MATERIAL FOR THE TASK:
○ ○ ○ ○ ○ ○ ○

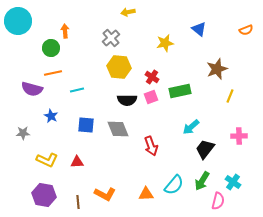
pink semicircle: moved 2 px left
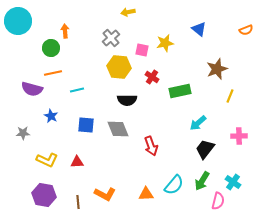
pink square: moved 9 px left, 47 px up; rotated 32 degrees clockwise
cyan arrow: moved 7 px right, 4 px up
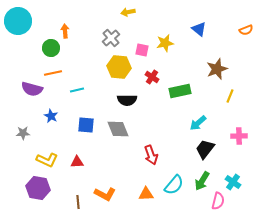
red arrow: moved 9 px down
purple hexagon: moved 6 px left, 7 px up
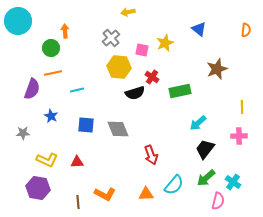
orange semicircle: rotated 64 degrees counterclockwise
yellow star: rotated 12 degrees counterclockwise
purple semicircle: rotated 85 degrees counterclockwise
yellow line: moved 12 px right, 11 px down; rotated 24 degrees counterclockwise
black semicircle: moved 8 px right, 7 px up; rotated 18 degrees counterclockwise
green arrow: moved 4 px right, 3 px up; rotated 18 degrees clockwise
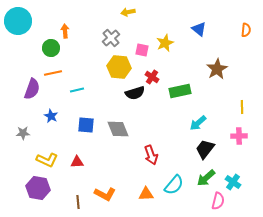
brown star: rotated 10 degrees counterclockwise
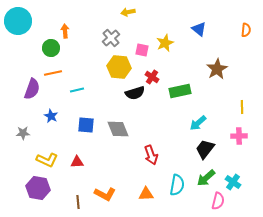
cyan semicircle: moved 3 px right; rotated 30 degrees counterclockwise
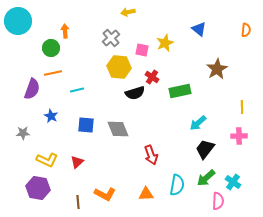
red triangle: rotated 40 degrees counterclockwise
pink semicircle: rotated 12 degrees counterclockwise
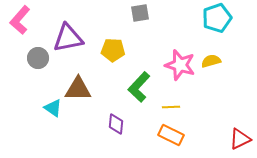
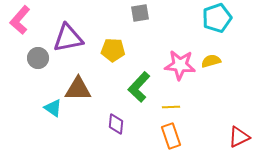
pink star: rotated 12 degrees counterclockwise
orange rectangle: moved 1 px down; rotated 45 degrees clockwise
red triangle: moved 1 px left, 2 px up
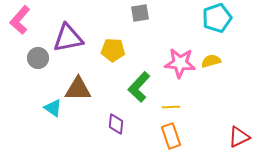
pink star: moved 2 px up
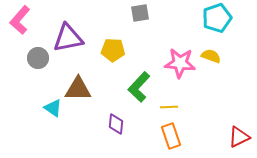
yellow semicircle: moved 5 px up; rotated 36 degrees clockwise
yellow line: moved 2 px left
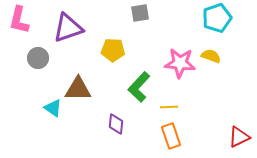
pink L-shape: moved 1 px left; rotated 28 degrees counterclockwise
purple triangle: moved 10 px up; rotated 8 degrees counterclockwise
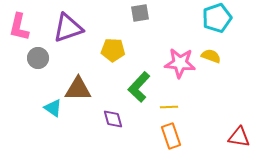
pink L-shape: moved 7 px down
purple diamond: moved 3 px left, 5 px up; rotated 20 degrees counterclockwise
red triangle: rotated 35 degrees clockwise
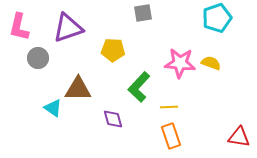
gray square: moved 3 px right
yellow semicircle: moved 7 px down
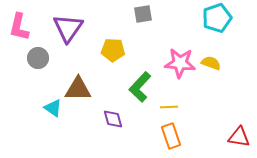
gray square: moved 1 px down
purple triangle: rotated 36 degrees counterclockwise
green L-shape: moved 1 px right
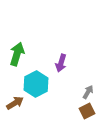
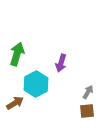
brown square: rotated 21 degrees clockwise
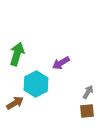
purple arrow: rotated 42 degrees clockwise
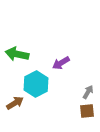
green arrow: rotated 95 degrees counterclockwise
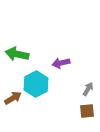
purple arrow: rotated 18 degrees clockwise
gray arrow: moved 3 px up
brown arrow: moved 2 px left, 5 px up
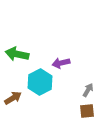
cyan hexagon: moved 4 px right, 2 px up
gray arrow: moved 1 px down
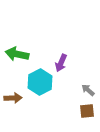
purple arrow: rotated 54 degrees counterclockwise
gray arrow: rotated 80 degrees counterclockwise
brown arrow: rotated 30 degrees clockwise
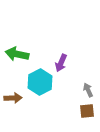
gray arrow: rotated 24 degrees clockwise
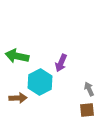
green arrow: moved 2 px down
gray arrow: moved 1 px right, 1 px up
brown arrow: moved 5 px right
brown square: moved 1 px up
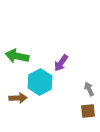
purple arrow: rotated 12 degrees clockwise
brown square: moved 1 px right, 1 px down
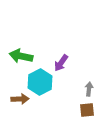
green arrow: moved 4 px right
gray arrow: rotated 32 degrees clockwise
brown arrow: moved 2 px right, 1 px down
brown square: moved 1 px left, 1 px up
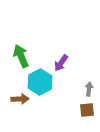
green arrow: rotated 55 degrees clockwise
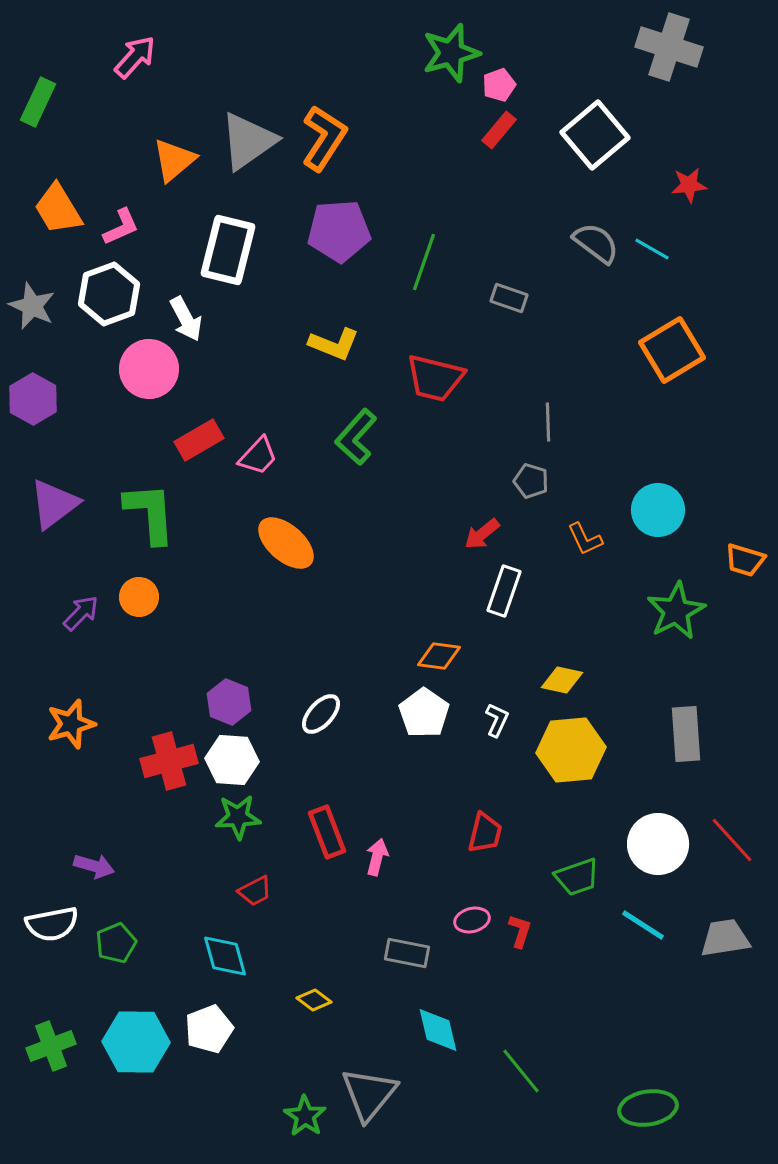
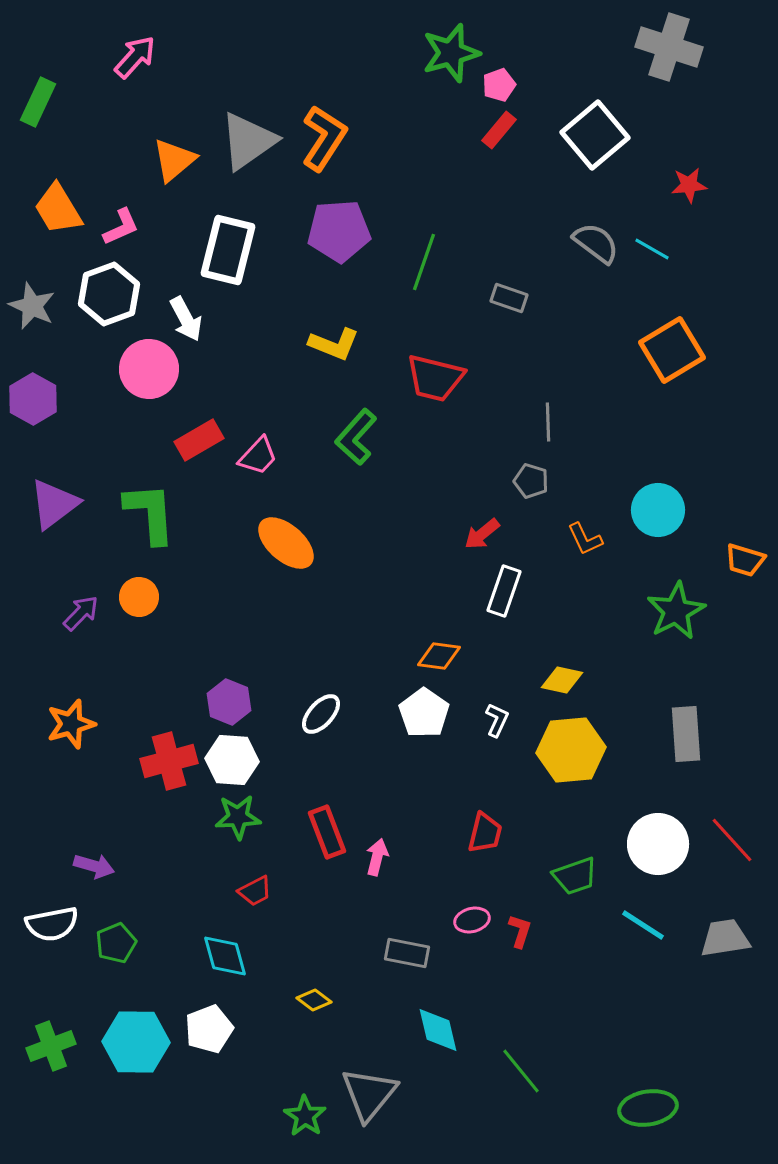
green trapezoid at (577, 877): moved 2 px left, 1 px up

○ ○ ○ ○ ○ ○ ○

DIRECTIONS: Rewrite the lines from the one containing "pink L-shape: moved 1" through the last line above, both included, as a JSON list of strings with one string per line. Leave out blank lines and the pictures.

SOLUTION FOR THIS TASK:
[
  "pink L-shape: moved 1 px left; rotated 28 degrees counterclockwise",
  "purple triangle: moved 10 px up; rotated 8 degrees counterclockwise",
  "pink L-shape: moved 7 px down",
  "purple diamond: moved 3 px left, 5 px up; rotated 20 degrees counterclockwise",
  "red triangle: rotated 35 degrees clockwise",
  "gray square: moved 3 px right",
  "yellow semicircle: moved 7 px down",
  "gray square: moved 1 px down",
  "purple triangle: rotated 36 degrees counterclockwise",
  "green L-shape: moved 1 px right",
  "brown square: rotated 21 degrees clockwise",
  "purple arrow: rotated 42 degrees clockwise",
  "green arrow: rotated 95 degrees counterclockwise",
  "purple arrow: rotated 18 degrees clockwise",
  "gray arrow: moved 3 px up",
  "brown arrow: moved 2 px left, 5 px up",
  "cyan hexagon: moved 4 px right, 2 px up",
  "gray arrow: moved 1 px down",
  "purple arrow: rotated 54 degrees counterclockwise",
  "gray arrow: rotated 80 degrees counterclockwise",
  "brown arrow: rotated 30 degrees clockwise",
  "gray arrow: rotated 24 degrees clockwise",
  "green arrow: moved 2 px down",
  "gray arrow: moved 1 px right, 1 px up",
  "brown arrow: moved 5 px right",
  "brown square: moved 1 px up",
  "purple arrow: rotated 12 degrees clockwise",
  "brown square: moved 1 px right, 1 px down",
  "green arrow: moved 4 px right",
  "gray arrow: rotated 32 degrees clockwise",
  "brown arrow: moved 2 px right, 1 px down",
  "brown square: moved 1 px left, 1 px up",
  "green arrow: rotated 55 degrees clockwise",
  "green trapezoid at (577, 877): moved 2 px left, 1 px up"
]